**Task details:** Search the listing below for the word "VRAW" and copy each line that holds it.

**Given data:**

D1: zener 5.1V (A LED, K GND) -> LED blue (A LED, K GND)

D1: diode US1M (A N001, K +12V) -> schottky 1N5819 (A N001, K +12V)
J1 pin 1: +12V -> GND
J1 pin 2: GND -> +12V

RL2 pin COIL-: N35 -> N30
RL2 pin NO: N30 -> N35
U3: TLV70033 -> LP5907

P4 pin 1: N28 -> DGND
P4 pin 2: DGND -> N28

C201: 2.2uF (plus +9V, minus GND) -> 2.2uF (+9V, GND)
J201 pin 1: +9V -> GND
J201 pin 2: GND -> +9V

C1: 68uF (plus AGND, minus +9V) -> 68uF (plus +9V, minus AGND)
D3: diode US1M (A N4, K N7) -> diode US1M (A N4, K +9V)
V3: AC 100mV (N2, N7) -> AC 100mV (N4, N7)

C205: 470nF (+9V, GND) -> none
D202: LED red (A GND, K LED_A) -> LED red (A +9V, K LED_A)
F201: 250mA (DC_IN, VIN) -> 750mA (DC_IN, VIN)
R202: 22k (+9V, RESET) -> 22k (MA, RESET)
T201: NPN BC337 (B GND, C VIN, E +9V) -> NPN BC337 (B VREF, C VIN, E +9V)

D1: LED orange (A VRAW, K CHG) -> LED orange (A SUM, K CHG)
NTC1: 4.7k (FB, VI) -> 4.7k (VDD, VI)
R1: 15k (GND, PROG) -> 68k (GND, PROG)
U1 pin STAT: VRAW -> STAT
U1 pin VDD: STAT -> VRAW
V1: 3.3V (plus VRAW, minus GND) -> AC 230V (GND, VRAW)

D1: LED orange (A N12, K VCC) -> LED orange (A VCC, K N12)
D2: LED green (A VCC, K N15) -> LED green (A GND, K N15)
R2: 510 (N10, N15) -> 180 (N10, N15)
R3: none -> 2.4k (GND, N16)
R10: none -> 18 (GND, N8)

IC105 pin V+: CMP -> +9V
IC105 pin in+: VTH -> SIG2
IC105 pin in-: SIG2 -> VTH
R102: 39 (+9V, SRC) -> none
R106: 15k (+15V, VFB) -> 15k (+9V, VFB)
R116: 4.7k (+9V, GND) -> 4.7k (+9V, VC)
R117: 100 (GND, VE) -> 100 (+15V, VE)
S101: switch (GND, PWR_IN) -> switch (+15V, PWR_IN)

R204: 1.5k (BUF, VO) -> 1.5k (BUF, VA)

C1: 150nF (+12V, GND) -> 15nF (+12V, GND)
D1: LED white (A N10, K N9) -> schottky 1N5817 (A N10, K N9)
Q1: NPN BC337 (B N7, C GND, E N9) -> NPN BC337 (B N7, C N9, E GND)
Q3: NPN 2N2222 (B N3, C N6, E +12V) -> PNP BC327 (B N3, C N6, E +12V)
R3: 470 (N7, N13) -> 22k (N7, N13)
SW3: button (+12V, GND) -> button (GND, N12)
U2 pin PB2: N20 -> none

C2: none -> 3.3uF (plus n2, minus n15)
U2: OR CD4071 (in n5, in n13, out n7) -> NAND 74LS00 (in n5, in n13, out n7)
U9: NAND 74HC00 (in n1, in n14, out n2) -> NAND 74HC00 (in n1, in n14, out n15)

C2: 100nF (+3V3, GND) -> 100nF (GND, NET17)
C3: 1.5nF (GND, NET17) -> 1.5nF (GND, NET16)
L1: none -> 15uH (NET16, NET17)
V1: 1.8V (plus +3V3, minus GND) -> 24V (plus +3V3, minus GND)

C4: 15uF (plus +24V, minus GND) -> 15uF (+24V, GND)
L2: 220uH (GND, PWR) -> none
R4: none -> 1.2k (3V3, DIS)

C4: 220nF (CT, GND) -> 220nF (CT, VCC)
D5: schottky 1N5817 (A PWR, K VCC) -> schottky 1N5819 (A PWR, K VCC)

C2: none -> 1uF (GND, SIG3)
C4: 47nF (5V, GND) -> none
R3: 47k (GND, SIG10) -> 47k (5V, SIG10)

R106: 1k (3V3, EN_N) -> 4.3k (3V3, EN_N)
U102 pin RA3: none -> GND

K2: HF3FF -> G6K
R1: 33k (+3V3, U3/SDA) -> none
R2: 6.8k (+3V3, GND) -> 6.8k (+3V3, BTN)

**Task result:**
D1: LED orange (A VRAW, K CHG) -> LED orange (A SUM, K CHG)
U1 pin STAT: VRAW -> STAT
U1 pin VDD: STAT -> VRAW
V1: 3.3V (plus VRAW, minus GND) -> AC 230V (GND, VRAW)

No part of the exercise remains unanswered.